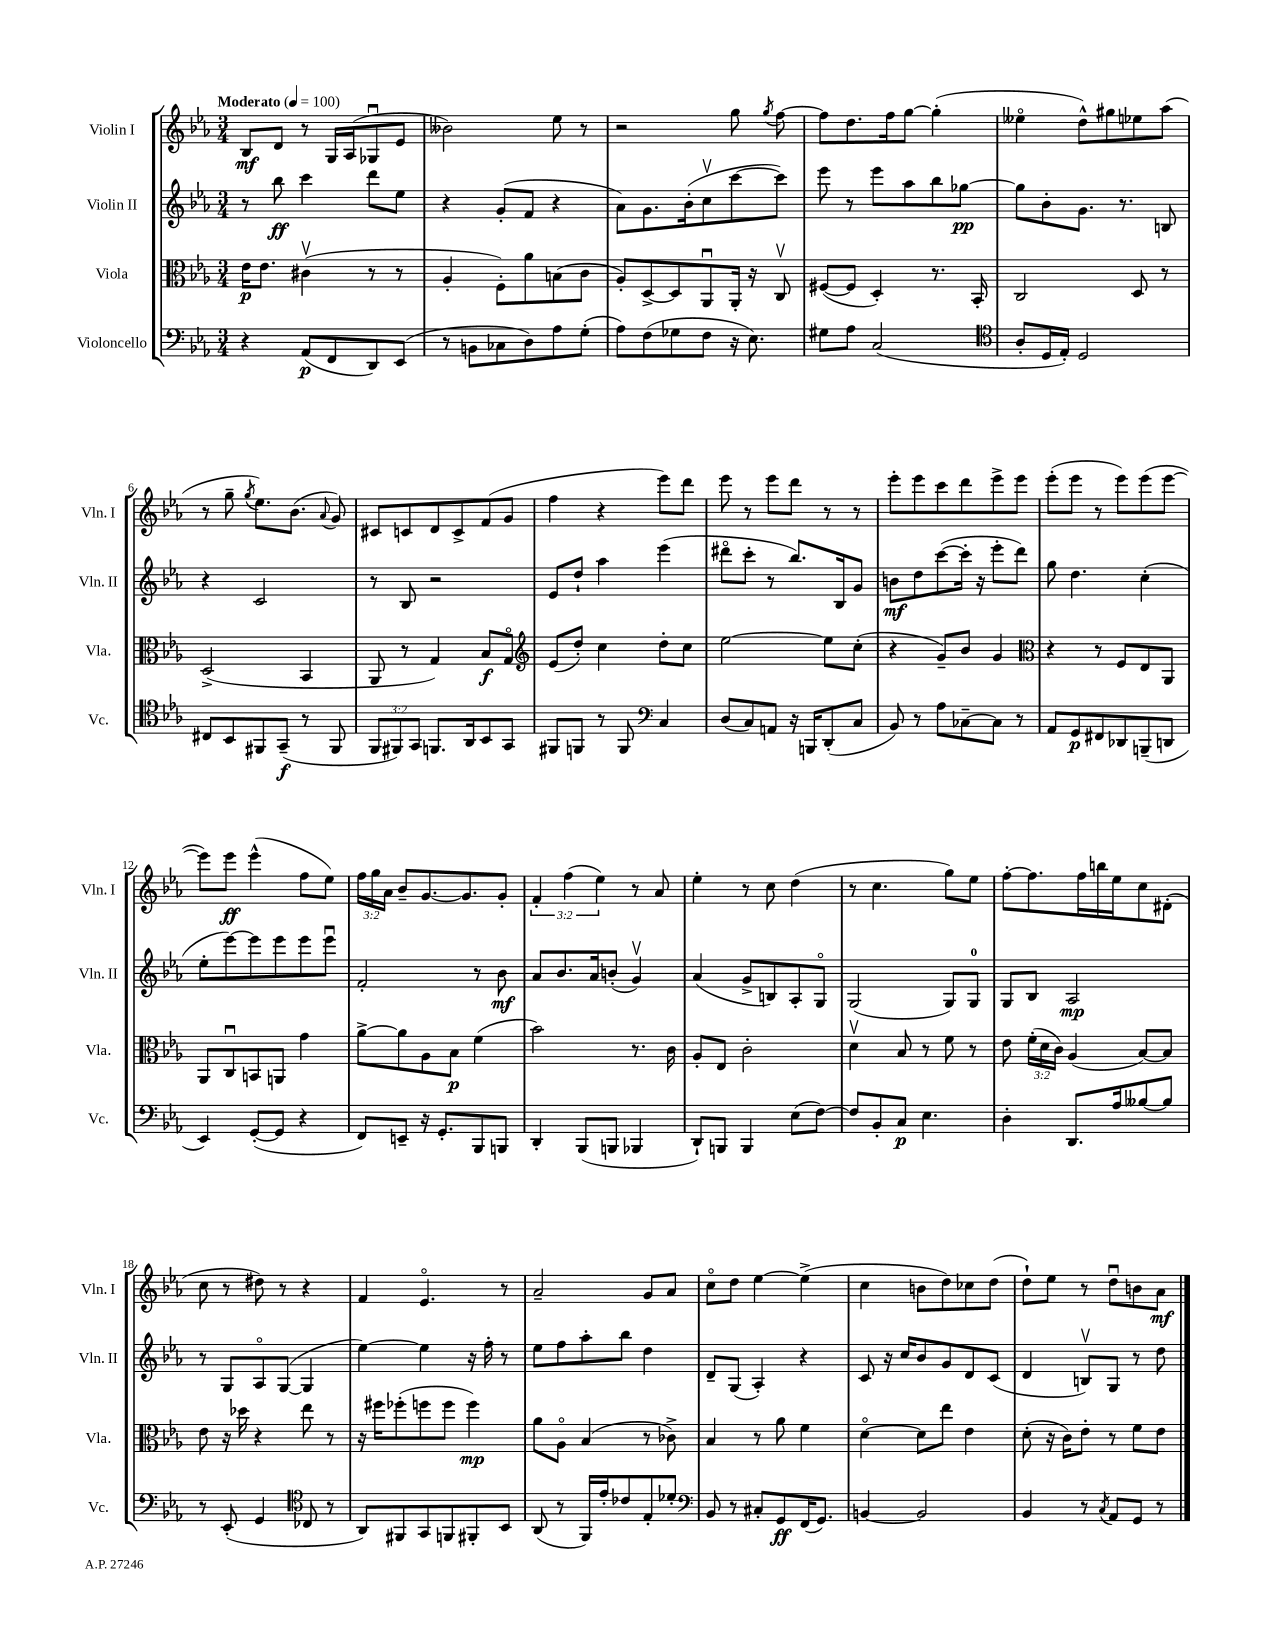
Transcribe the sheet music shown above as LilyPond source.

<<
\new StaffGroup <<
\new Staff = "s0" \with { instrumentName = "Violin I" shortInstrumentName = "Vln. I" } {
    \clef treble \key ees \major \numericTimeSignature \time 3/4 \override Staff.TupletNumber.text = #tuplet-number::calc-fraction-text \tempo "Moderato" 4 = 100
    \autoBeamOff bes8[\mf d'8] r8 g16[ aes16( ges8\downbow ees'8] |
    beses'2) ees''8 r8 |
    r2 g''8 \acciaccatura { g''8 } f''8~ |
    f''8[ d''8. f''16 g''8]~ g''4-.( |
    eeses''4\flageolet d''8[-^) gis''8 ees''8 aes''8]( |
    r8 g''8-- \acciaccatura { g''8 } ees''8.[) bes'8.]( \appoggiatura { aes'8 } g'8) |
    cis'8[ c'8 d'8 c'8-> f'8( g'8] |
    f''4 r4 ees'''8[) d'''8] |
    ees'''8 r8 ees'''8[ d'''8] r8 r8 |
    ees'''8[-. ees'''8 c'''8 d'''8 ees'''8-> ees'''8] |
    ees'''8[-.( ees'''8] r8 ees'''8[) ees'''8( ees'''8]~ |
    ees'''8[) ees'''8]\ff ees'''4-^( f''8[ ees''8]) |
    \tuplet 3/2 { f''16[ g''16 aes'16] } bes'8[-- g'8.~ g'8. g'8]-. |
    \tuplet 3/2 { f'4-. f''4( ees''4) } r8 aes'8 |
    ees''4-. r8 c''8 d''4( |
    r8 c''4. g''8[) ees''8] |
    f''8[~-. f''8. f''16 b''16 ees''16 c''8 dis'8]-.( |
    c''8 r8 dis''8) r8 r4 |
    f'4 ees'4.\flageolet r8 |
    aes'2-- g'8[ aes'8] |
    c''8[\flageolet d''8] ees''4~ ees''4->( |
    c''4 b'8[ d''8) ces''8 d''8]( |
    d''8[-!) ees''8] r8 d''8[\downbow b'8 aes'8]\mf \bar "|." |
}
\new Staff = "s1" \with { instrumentName = "Violin II" shortInstrumentName = "Vln. II" } {
    \clef treble \key ees \major \numericTimeSignature \time 3/4
    \autoBeamOff r8 bes''8\ff c'''4 d'''8[ ees''8] |
    r4 g'8[-.( f'8] r4 |
    aes'8[) g'8. bes'16-.( c''8\upbow c'''8~ c'''8]) |
    ees'''8 r8 ees'''8[ aes''8 bes''8 ges''8]~\pp |
    ges''8[ bes'8-. g'8.] r8. b8 |
    r4 c'2 |
    r8 bes8 r2 |
    ees'8[ d''8]-! aes''4 ees'''4( |
    dis'''8[\flageolet c'''8]-. r8 bes''8.[) bes16 g'8] |
    b'8[\mf d''8 c'''8~( c'''16]-. r16 ees'''8[-. d'''8]) |
    g''8 d''4. c''4-.( |
    ees''8[-. ees'''8~) ees'''8 ees'''8 ees'''8 ees'''8]\downbow |
    f'2-. r8 bes'8\mf |
    aes'8[ bes'8. aes'16 b'8]-.( g'4\upbow) |
    aes'4( g'8[-> b8) aes8-. g8]\flageolet |
    g2( g8[) g8]-0 |
    g8[ bes8] aes2\mp |
    r8 g8[ aes8\flageolet g8]~( g4 |
    ees''4~) ees''4 r16 f''16-. r8 |
    ees''8[ f''8 aes''8-. bes''8] d''4 |
    d'8[-- g8]( aes4-.) r4 |
    c'8 r16 c''16[ bes'8 g'8 d'8 c'8]( |
    d'4 b8[\upbow) g8] r8 d''8 \bar "|." |
}
\new Staff = "s2" \with { instrumentName = "Viola" shortInstrumentName = "Vla." } {
    \clef alto \key ees \major \numericTimeSignature \time 3/4 \override Staff.TupletNumber.text = #tuplet-number::calc-fraction-text
    \autoBeamOff ees'16[\p ees'8.] cis'4\upbow( r8 r8 |
    aes4-. f8[-.) aes'8 b8( c'8] |
    aes8[-.) d8~-> d8 aes,8\downbow aes,16]-. r16 c8\upbow |
    fis8[~( fis8] d4-.) r8. bes,16-. |
    c2 d8 r8 |
    d2->( bes,4 |
    aes,8 r8 g4) bes8[\f g8]\flageolet |
    \clef treble ees'8[( d''8]-.) c''4 d''8[-. c''8] |
    ees''2~ ees''8[ c''8]-.( |
    r4 g'8[--) bes'8] g'4 |
    \clef alto r4 r8 f8[ ees8 aes,8] |
    aes,8[ c8\downbow b,8 a,8] g'4 |
    aes'8[~-> aes'8 aes8 bes8]\p f'4( |
    bes'2) r8. c'16 |
    aes8[-. ees8] c'2-. |
    d'4\upbow bes8 r8 f'8 r8 |
    ees'8 \tuplet 3/2 { f'16[-.( d'16 c'16]) } aes4( bes8[~) bes8] |
    ees'8 r16 des''16 r4 ees''8 r8 |
    r16 fis''16[ fes''8-.( f''8 f''8] f''4\mp) |
    aes'8[ aes8]\flageolet bes4( r8 ces'8->) |
    bes4 r8 aes'8 f'4 |
    d'4~\flageolet d'8[ ees''8] ees'4 |
    d'8-.( r16 c'16[) ees'8]-. r8 f'8[ ees'8] \bar "|." |
}
\new Staff = "s3" \with { instrumentName = "Violoncello" shortInstrumentName = "Vc." } {
    \clef bass \key ees \major \numericTimeSignature \time 3/4 \override Staff.TupletNumber.text = #tuplet-number::calc-fraction-text
    \autoBeamOff r4 aes,8[\p( f,8 d,8) ees,8]( |
    r8 b,8[ ces8 d8) aes8 g8]-.( |
    aes8[) f8( ges8 f8] r16 ees8.) |
    gis8[ aes8] c2( |
    \clef tenor aes8[-. d16 ees16]-.) d2 |
    cis8[ bes,8 fis,8 g,8]--\f( r8 fis,8 |
    \tuplet 3/2 { f,8[ fis,8) g,8] } f,8.[ aes,16 bes,8 g,8] |
    fis,8[ f,8] r8 f,8 \clef bass c4 |
    d8[( c8) a,8] r16 b,,16[ d,8-.( c8] |
    bes,8) r8 aes8[ ces8~-- ces8] r8 |
    aes,8[ g,8\p fis,8 des,8 b,,8--( d,8] |
    ees,4) g,8[~-.( g,8] r4 |
    f,8[) e,8]-- r16 g,8.[-. bes,,8 b,,8] |
    d,4-. bes,,8[( b,,8] bes,,4 |
    d,8[-!) b,,8] b,,4 ees8[( f8]~) |
    f8[ bes,8-. c8]\p ees4. |
    d4-. d,8.[ aes16 beses8~ beses8] |
    r8 ees,8-.( g,4 \clef tenor ces8 r8 |
    aes,8[) fis,8 g,8 f,8 fis,8-. bes,8] |
    aes,8( r8 f,16[) ees'16-. ces'8 ees8-. des'8]-. |
    \clef bass bes,8 r8 cis8[-. g,8\ff f,16( g,8.]) |
    b,4~ b,2 |
    bes,4 r8 \acciaccatura { c8 } aes,8[ g,8] r8 \bar "|." |
}
>>
>>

········

#### Goal
Identify each line in the material above that contains the string "alto", treating uppercase and lowercase letters as distinct.

#### Expected output
    \clef alto \key ees \major \numericTimeSignature \time 3/4 \override Staff.TupletNumber.text = #tuplet-number::calc-fraction-text
    \clef alto r4 r8 f8[ ees8 aes,8] |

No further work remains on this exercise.